Information:
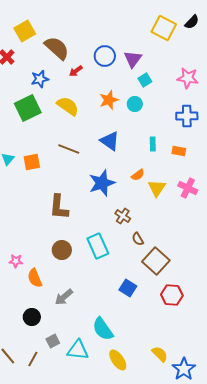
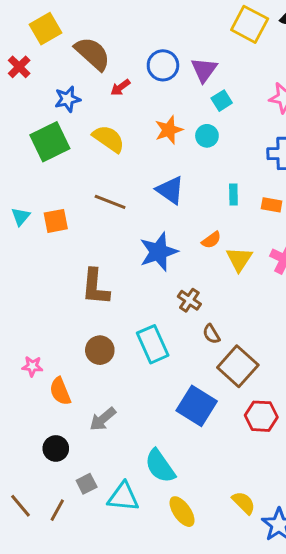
blue square: (128, 288) -> (197, 406), size x1.5

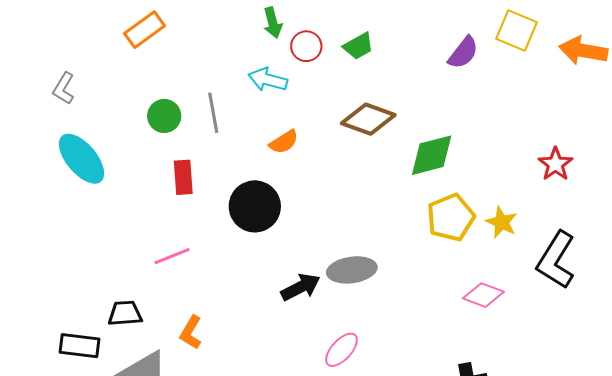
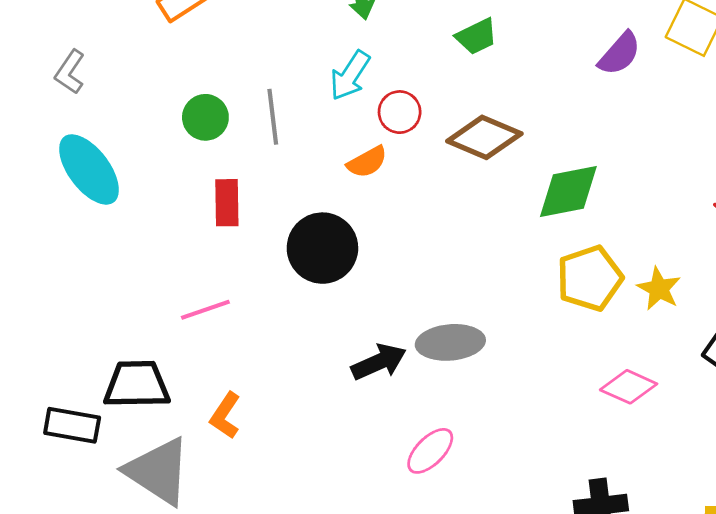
red circle: (306, 46) -> (400, 112), moved
cyan arrow: (268, 80) -> (350, 76), turned -75
black trapezoid: (125, 313) -> (137, 385), size x1.4

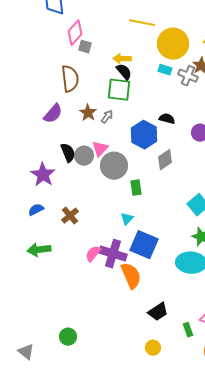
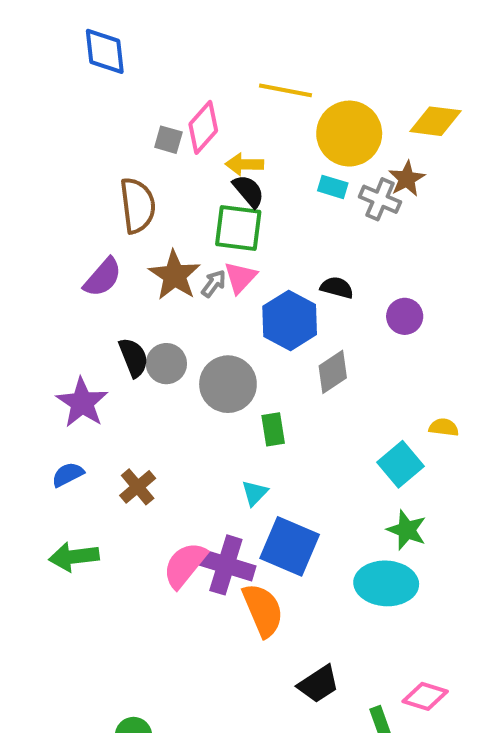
pink diamond: (75, 33) -> (203, 127), moved
brown star: (88, 113) -> (175, 275), size x1.4
pink triangle: (100, 149) -> (240, 277), moved
pink semicircle: (93, 254) -> (185, 565), size x1.4

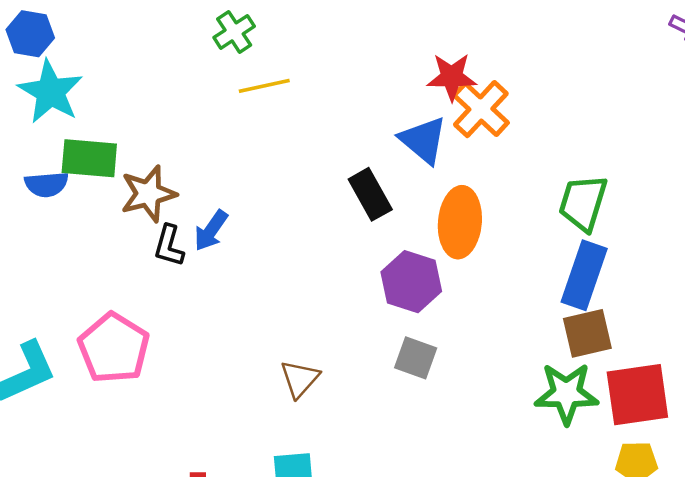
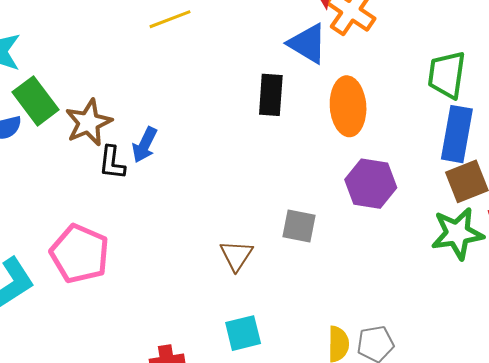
green rectangle: (89, 158) -> (35, 101), turned 57
black rectangle: (370, 194) -> (271, 95), turned 42
purple hexagon: (411, 282) -> (371, 184), moved
gray square: (416, 358) -> (299, 226), moved

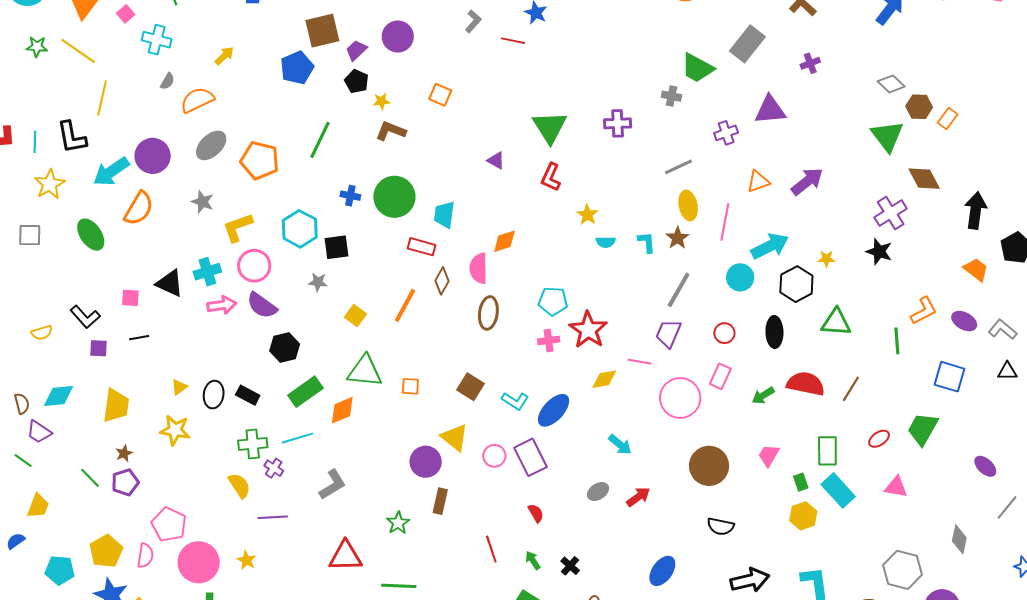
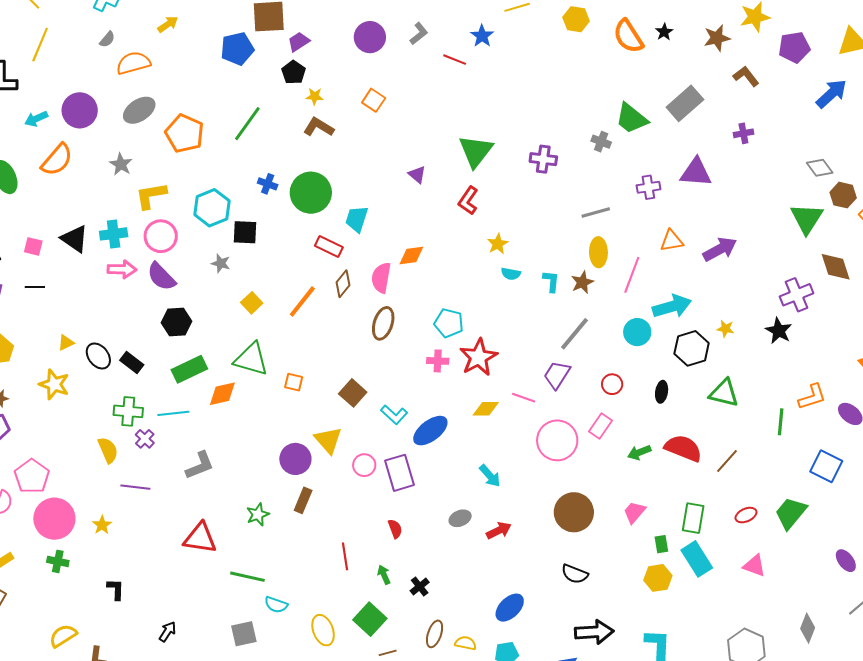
purple circle: (398, 37) -> (370, 37), moved
cyan arrow: (111, 172) -> (36, 119), size x0.6
black ellipse: (774, 332) -> (662, 392), size x0.7
black ellipse: (214, 395) -> (98, 356), turned -56

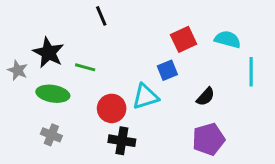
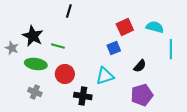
black line: (101, 16) -> (69, 11), turned 40
cyan triangle: (145, 97) -> (105, 76), moved
red circle: (112, 108) -> (65, 74), moved

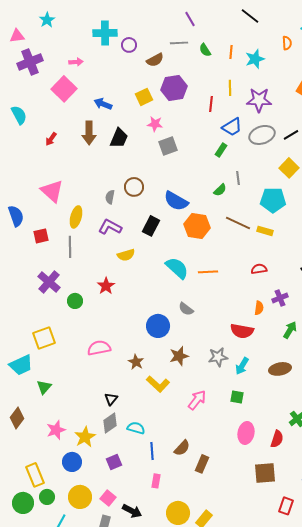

What you are asked to do:
Would you transcribe the lines above exactly, going from the line bearing "black trapezoid: (125, 313)" through the line bearing "pink semicircle: (93, 254)", and drop the pictures from the copy?

Exercise answer:
black trapezoid: (125, 313) -> (137, 385), size x1.4

pink diamond: (75, 33) -> (203, 127), moved
brown star: (88, 113) -> (175, 275), size x1.4
pink triangle: (100, 149) -> (240, 277), moved
pink semicircle: (93, 254) -> (185, 565), size x1.4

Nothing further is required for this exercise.